══ SUPPLIED MATERIAL ══

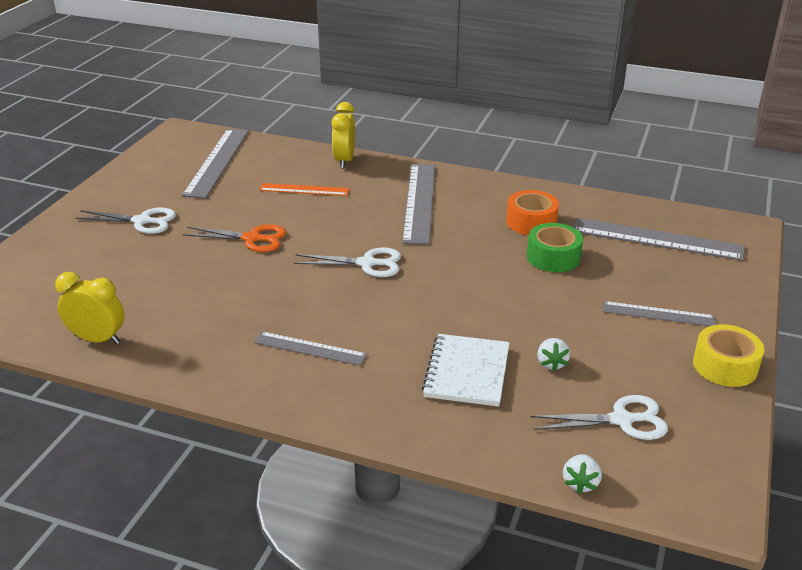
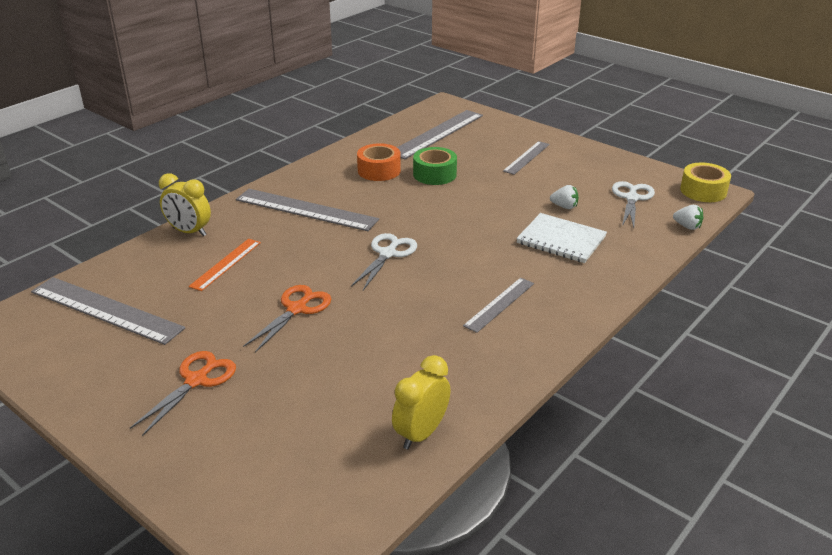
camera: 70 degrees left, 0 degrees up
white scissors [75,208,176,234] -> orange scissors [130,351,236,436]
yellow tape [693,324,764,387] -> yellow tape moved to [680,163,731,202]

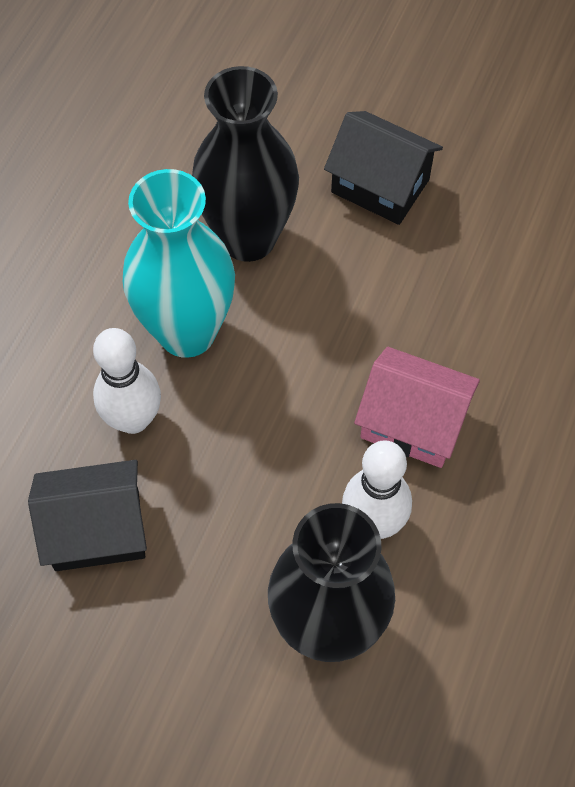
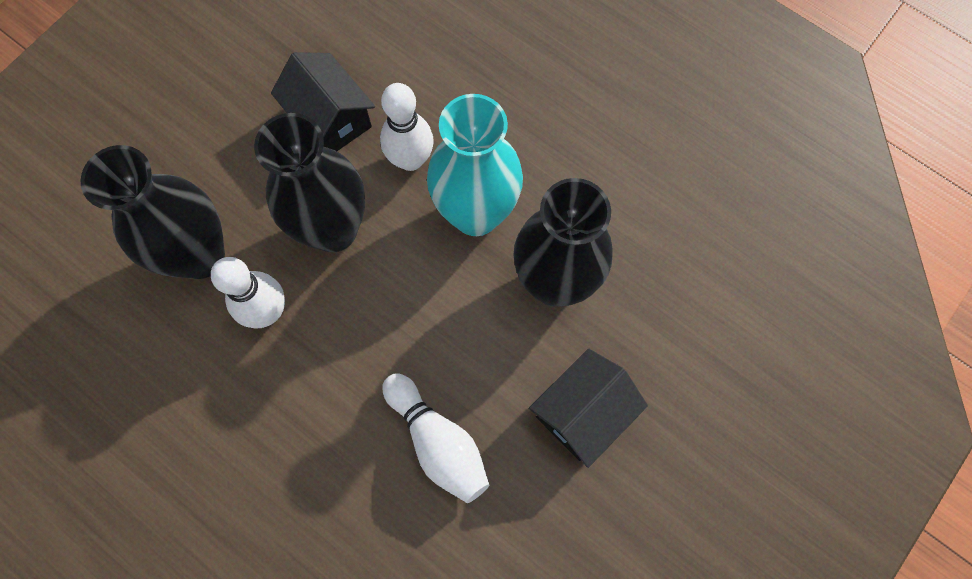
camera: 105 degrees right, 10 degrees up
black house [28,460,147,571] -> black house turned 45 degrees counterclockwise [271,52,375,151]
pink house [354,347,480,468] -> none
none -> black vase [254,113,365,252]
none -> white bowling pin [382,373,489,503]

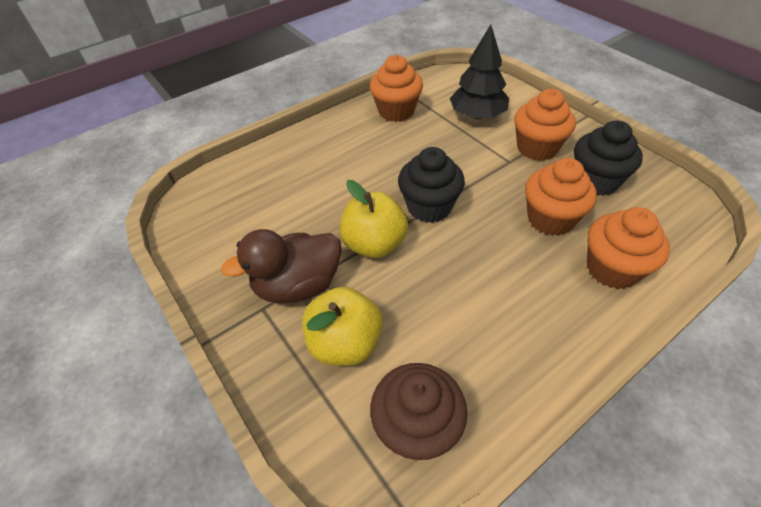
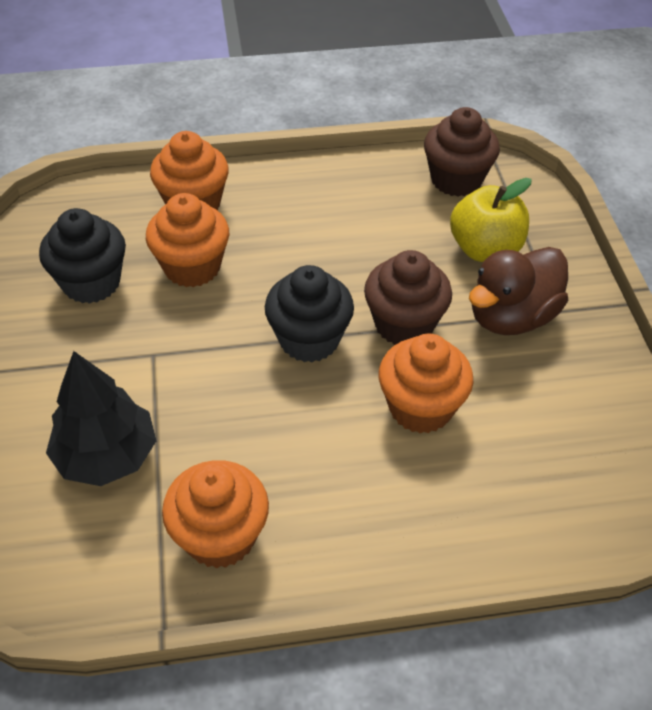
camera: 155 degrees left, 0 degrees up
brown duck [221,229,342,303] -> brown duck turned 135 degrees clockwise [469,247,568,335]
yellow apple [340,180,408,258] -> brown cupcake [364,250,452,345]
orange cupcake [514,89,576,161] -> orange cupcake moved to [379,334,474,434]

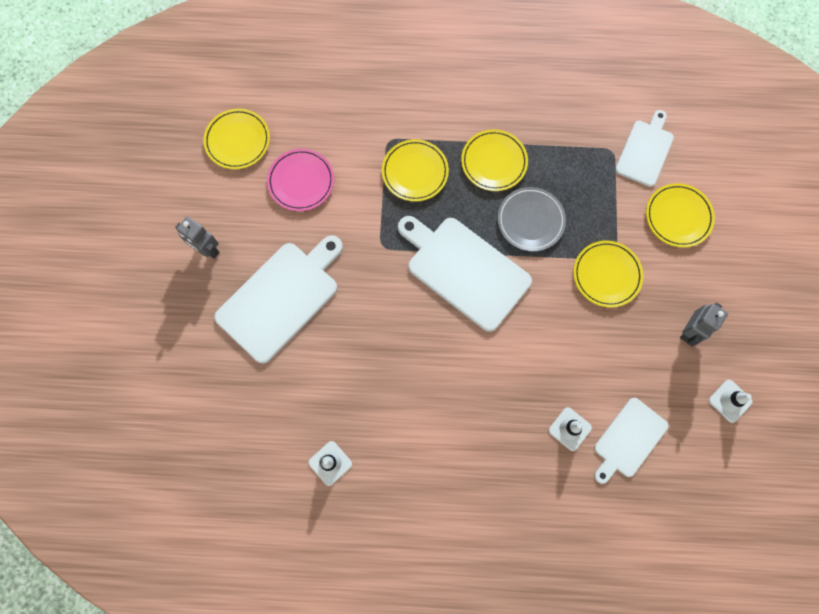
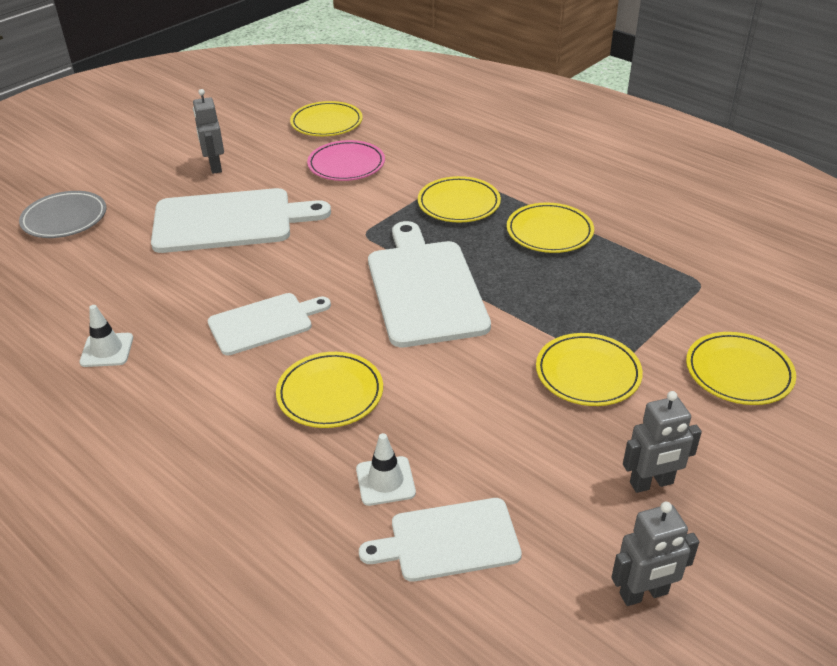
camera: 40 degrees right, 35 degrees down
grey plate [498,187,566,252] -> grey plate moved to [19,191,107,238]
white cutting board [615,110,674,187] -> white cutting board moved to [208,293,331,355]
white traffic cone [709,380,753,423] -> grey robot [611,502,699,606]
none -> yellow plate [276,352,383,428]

═══

* [WHAT YOU NEED TO DO]: Only one part of the listing is wanted: the lines from the one containing "black house [28,460,147,571]" through the one containing "brown duck [221,229,342,303]", both included. Please transcribe it exactly, leaving out the pictures.

* [PROBLEM SOLUTION]:
black house [28,460,147,571] -> black house turned 45 degrees counterclockwise [271,52,375,151]
pink house [354,347,480,468] -> none
none -> black vase [254,113,365,252]
none -> white bowling pin [382,373,489,503]

camera: 155 degrees left, 0 degrees up
brown duck [221,229,342,303] -> brown duck turned 135 degrees clockwise [469,247,568,335]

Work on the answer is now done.